WORK INSTRUCTION — Please repeat every record exactly, leaving out any pictures.

[Source records]
# # #

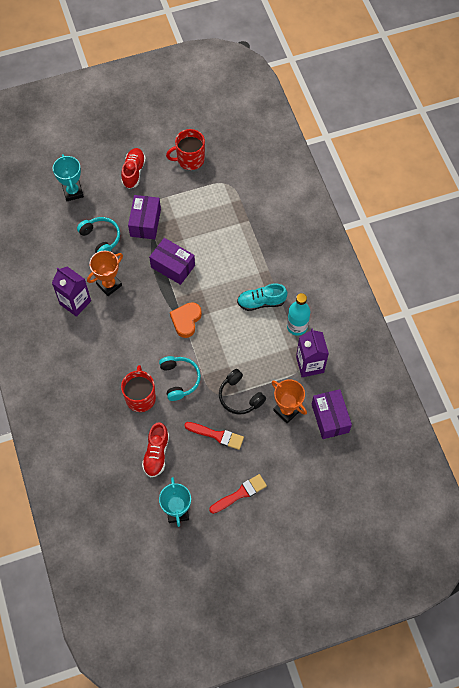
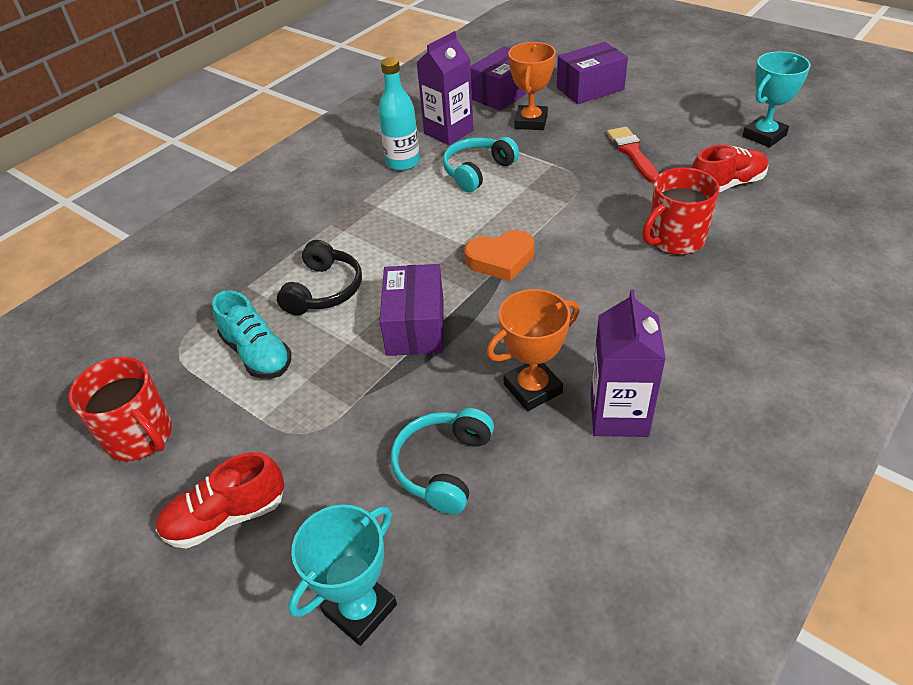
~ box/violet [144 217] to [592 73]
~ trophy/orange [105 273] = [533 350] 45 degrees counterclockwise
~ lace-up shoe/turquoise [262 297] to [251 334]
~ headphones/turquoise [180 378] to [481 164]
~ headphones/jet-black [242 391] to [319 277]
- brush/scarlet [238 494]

# # #

REPLY —
~ box/violet [144 217] to [592 73]
~ trophy/orange [105 273] = [533 350] 45 degrees counterclockwise
~ lace-up shoe/turquoise [262 297] to [251 334]
~ headphones/turquoise [180 378] to [481 164]
~ headphones/jet-black [242 391] to [319 277]
- brush/scarlet [238 494]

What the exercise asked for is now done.